TASK REQUIREMENTS: Would you print, word for word, only the lines running from the line with "F3: 250mA (J2/1, VDD) -> none" to the last line of the entries, without the pictures?

[Items listed in a dataset]
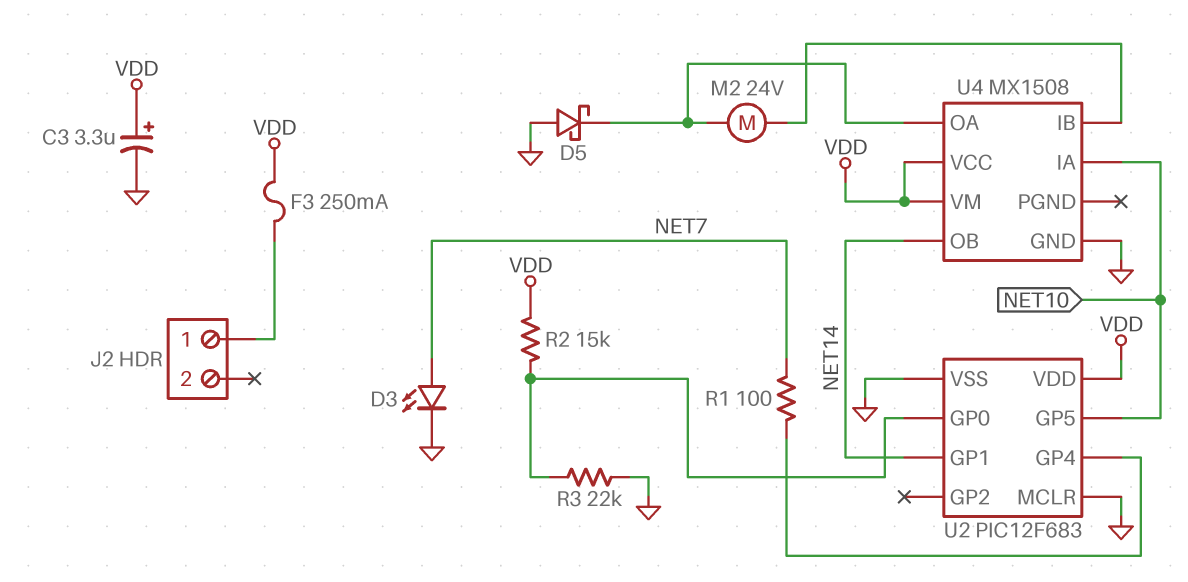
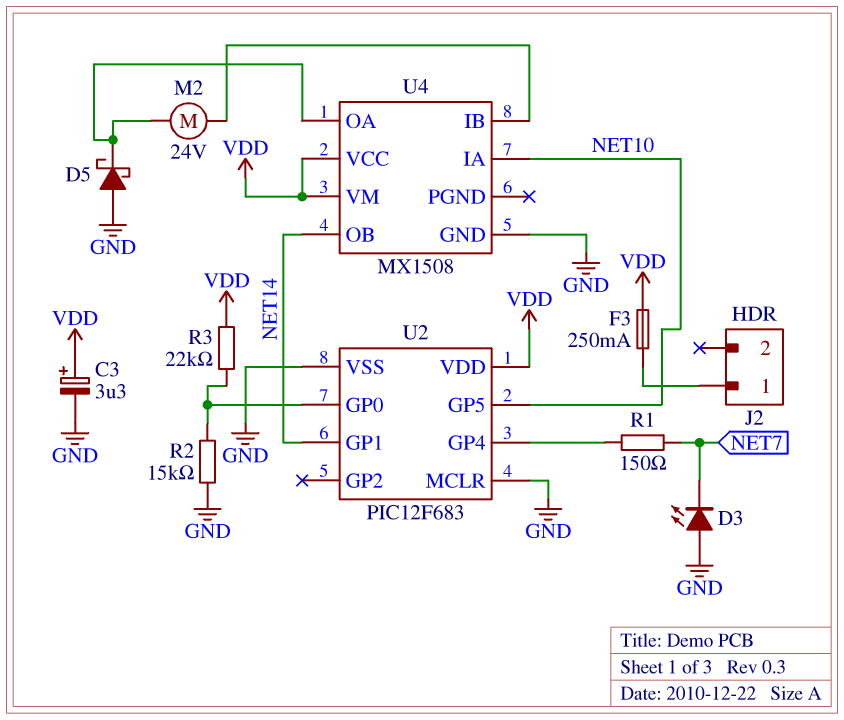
D3: LED (A NET7, K GND) -> LED (A GND, K NET7)
R1: 100 (NET7, U2/GP4) -> 150 (NET7, U2/GP4)
R2: 15k (U2/GP0, VDD) -> 15k (GND, U2/GP0)
R3: 22k (GND, U2/GP0) -> 22k (U2/GP0, VDD)

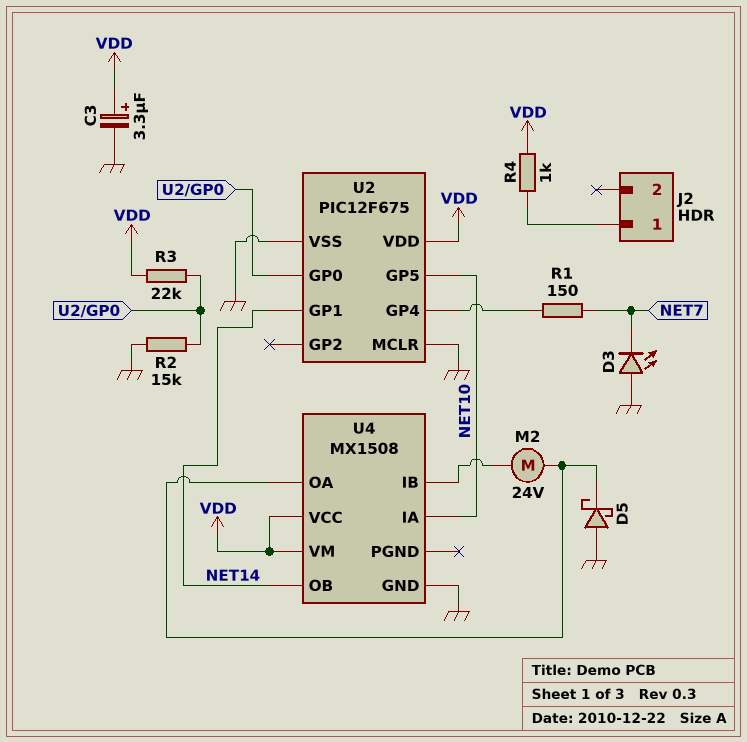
F3: 250mA (J2/1, VDD) -> none
R4: none -> 1k (J2/1, VDD)
U2: PIC12F683 -> PIC12F675

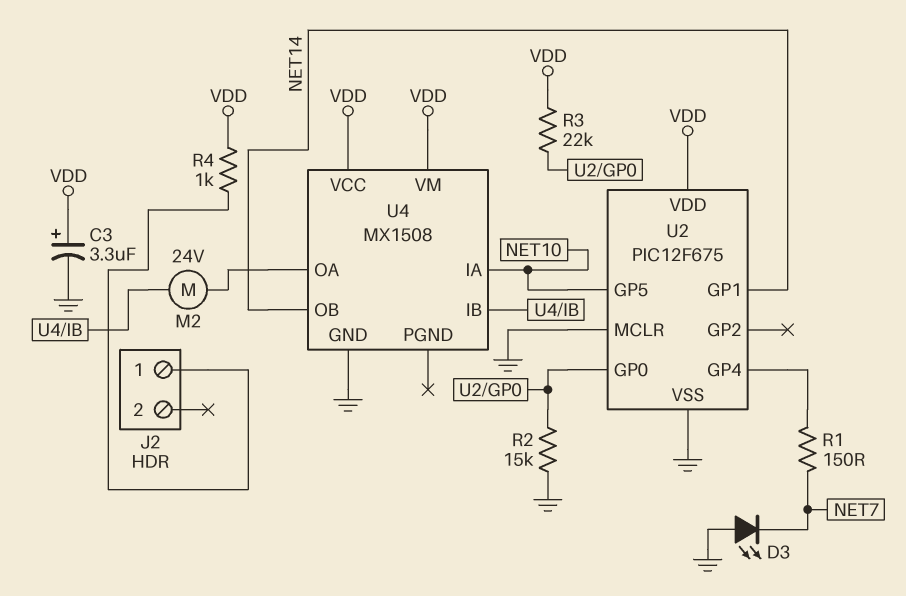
D5: schottky (A GND, K U4/OA) -> none

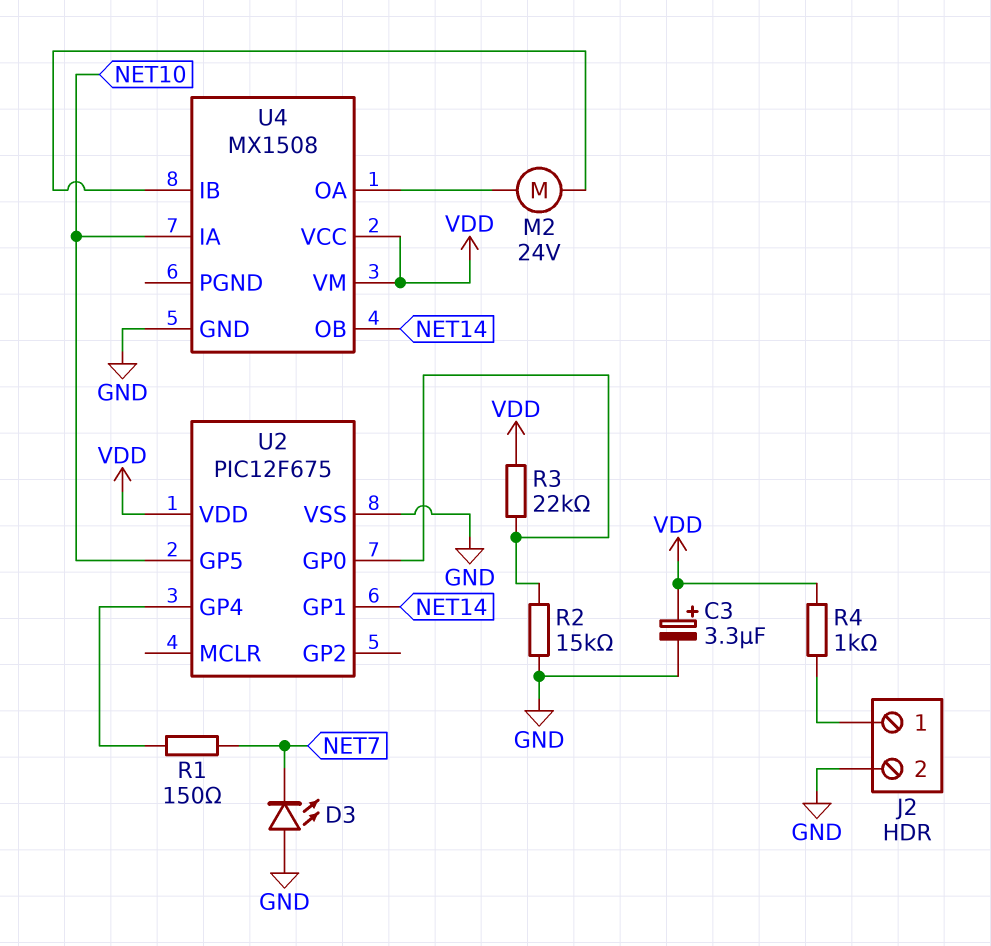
J2 pin 2: none -> GND
U2 pin MCLR: GND -> none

RESPONSE AREA:
F3: 250mA (J2/1, VDD) -> none
R4: none -> 1k (J2/1, VDD)
U2: PIC12F683 -> PIC12F675

D5: schottky (A GND, K U4/OA) -> none

J2 pin 2: none -> GND
U2 pin MCLR: GND -> none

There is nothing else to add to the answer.